Revision comparison data:
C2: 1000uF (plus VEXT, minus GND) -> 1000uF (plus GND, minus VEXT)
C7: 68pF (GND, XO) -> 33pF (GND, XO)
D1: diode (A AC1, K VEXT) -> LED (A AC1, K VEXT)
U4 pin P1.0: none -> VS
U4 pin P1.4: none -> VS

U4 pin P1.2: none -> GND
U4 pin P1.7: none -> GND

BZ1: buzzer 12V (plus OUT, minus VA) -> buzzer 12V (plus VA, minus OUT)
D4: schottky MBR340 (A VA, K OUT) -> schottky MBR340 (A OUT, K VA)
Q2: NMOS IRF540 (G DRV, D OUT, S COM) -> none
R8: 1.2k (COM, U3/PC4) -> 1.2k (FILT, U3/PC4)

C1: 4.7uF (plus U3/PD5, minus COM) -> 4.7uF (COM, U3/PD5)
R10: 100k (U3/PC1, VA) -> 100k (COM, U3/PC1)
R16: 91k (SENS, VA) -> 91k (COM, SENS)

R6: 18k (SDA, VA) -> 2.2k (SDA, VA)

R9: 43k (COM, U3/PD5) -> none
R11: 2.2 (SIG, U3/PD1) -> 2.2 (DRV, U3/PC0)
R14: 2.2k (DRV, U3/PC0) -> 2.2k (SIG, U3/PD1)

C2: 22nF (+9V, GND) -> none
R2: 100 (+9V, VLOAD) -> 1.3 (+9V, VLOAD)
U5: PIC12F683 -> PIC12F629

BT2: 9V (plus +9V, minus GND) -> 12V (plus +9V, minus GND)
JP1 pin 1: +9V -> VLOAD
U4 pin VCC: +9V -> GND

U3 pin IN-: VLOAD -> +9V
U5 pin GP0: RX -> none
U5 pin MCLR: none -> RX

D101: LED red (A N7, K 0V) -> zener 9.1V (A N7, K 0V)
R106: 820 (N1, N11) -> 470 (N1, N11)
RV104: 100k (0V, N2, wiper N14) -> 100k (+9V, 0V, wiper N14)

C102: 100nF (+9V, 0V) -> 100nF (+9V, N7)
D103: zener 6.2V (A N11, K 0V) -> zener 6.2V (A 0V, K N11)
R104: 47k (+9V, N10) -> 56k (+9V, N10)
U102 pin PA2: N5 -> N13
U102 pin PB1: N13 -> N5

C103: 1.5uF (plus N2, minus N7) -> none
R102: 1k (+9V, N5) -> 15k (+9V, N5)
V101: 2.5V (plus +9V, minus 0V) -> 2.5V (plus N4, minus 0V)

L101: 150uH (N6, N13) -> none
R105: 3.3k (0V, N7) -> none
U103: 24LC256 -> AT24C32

**Work item**
Return only the part of the records above that opens with the line containing "C2: 22nF (+9V, GND) -> none" and closes with the line containing "R106: 820 (N1, N11) -> 470 (N1, N11)", ends included.

**Result**
C2: 22nF (+9V, GND) -> none
R2: 100 (+9V, VLOAD) -> 1.3 (+9V, VLOAD)
U5: PIC12F683 -> PIC12F629

BT2: 9V (plus +9V, minus GND) -> 12V (plus +9V, minus GND)
JP1 pin 1: +9V -> VLOAD
U4 pin VCC: +9V -> GND

U3 pin IN-: VLOAD -> +9V
U5 pin GP0: RX -> none
U5 pin MCLR: none -> RX

D101: LED red (A N7, K 0V) -> zener 9.1V (A N7, K 0V)
R106: 820 (N1, N11) -> 470 (N1, N11)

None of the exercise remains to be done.